- Assigned task
The text of every record, exactly as given and with no pictures, should be your output.

- Data records
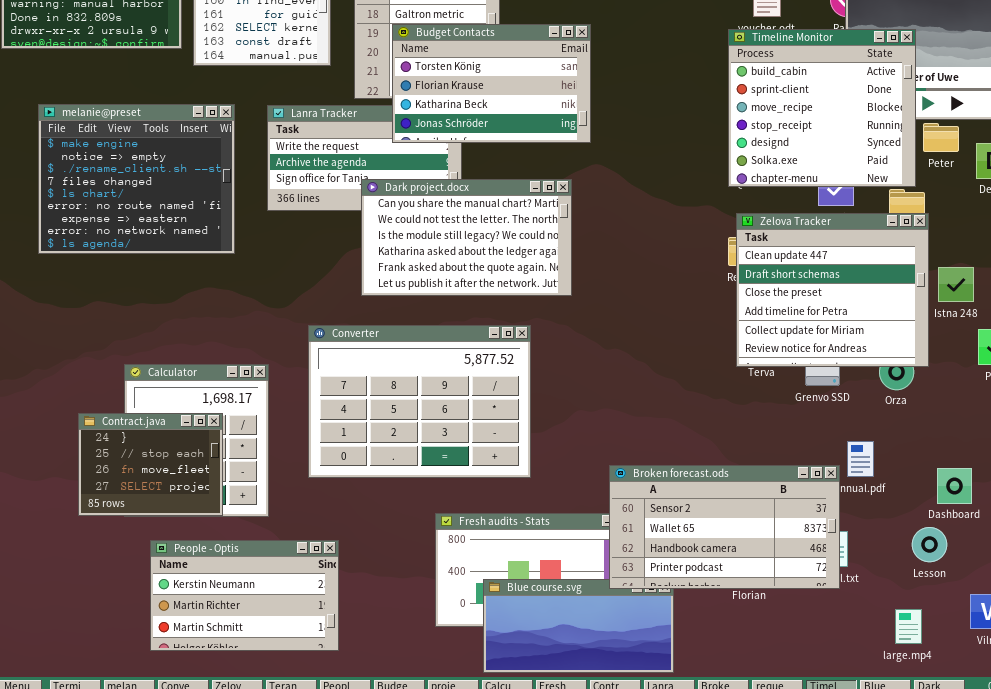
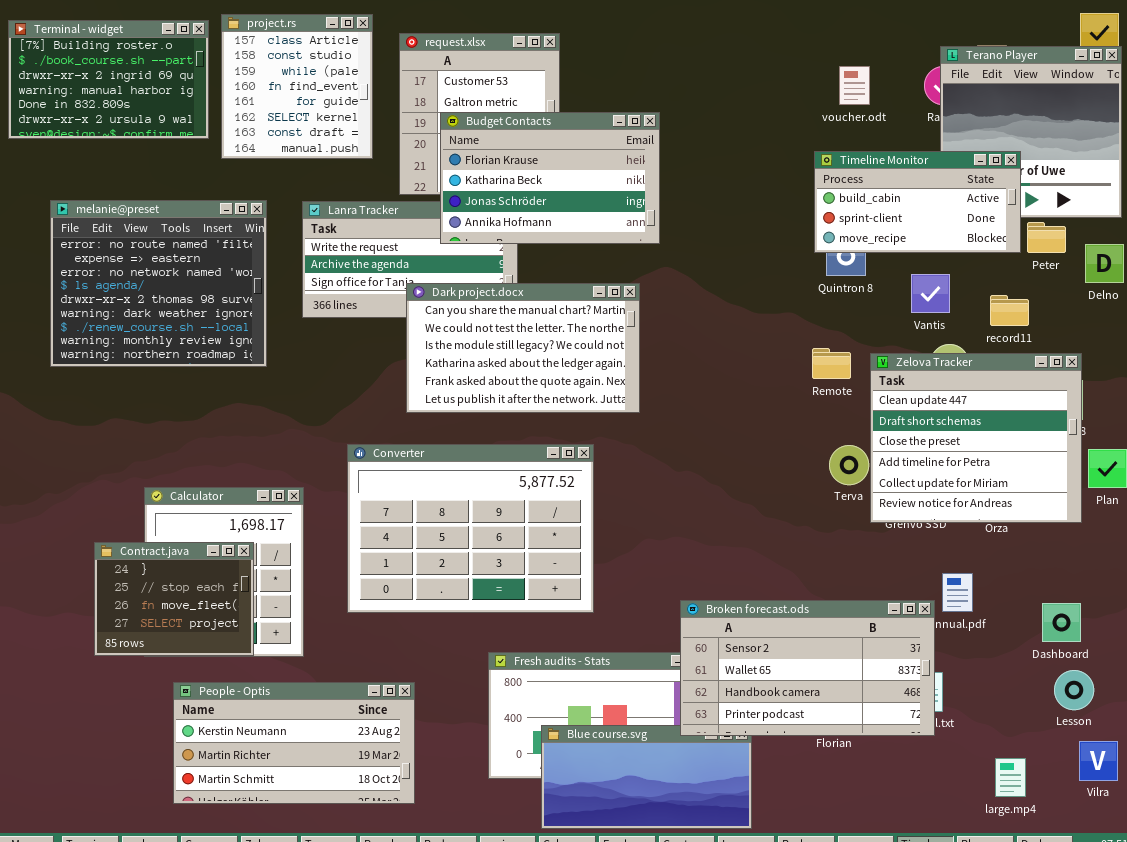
Budget Contacts: [392,24,591,143] -> [440,112,660,244], scrolled down 1 row
Timeline Monitor: [728,29,916,187] -> [814,151,1021,253], moved, resized
melanie@preset: [38,104,235,254] -> [50,200,267,367], scrolled down 5 rows
Zelova Tracker: [736,213,929,367] -> [870,353,1082,523], moved
Lesson: [912,527,947,562] -> [1054,670,1094,710], moved
People - Optis: [150,540,339,651] -> [173,682,415,804], resized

- Response to the exercise
Budget Contacts: [392,24,591,143] -> [440,112,660,244], scrolled down 1 row
Timeline Monitor: [728,29,916,187] -> [814,151,1021,253], moved, resized
melanie@preset: [38,104,235,254] -> [50,200,267,367], scrolled down 5 rows
Zelova Tracker: [736,213,929,367] -> [870,353,1082,523], moved
Lesson: [912,527,947,562] -> [1054,670,1094,710], moved
People - Optis: [150,540,339,651] -> [173,682,415,804], resized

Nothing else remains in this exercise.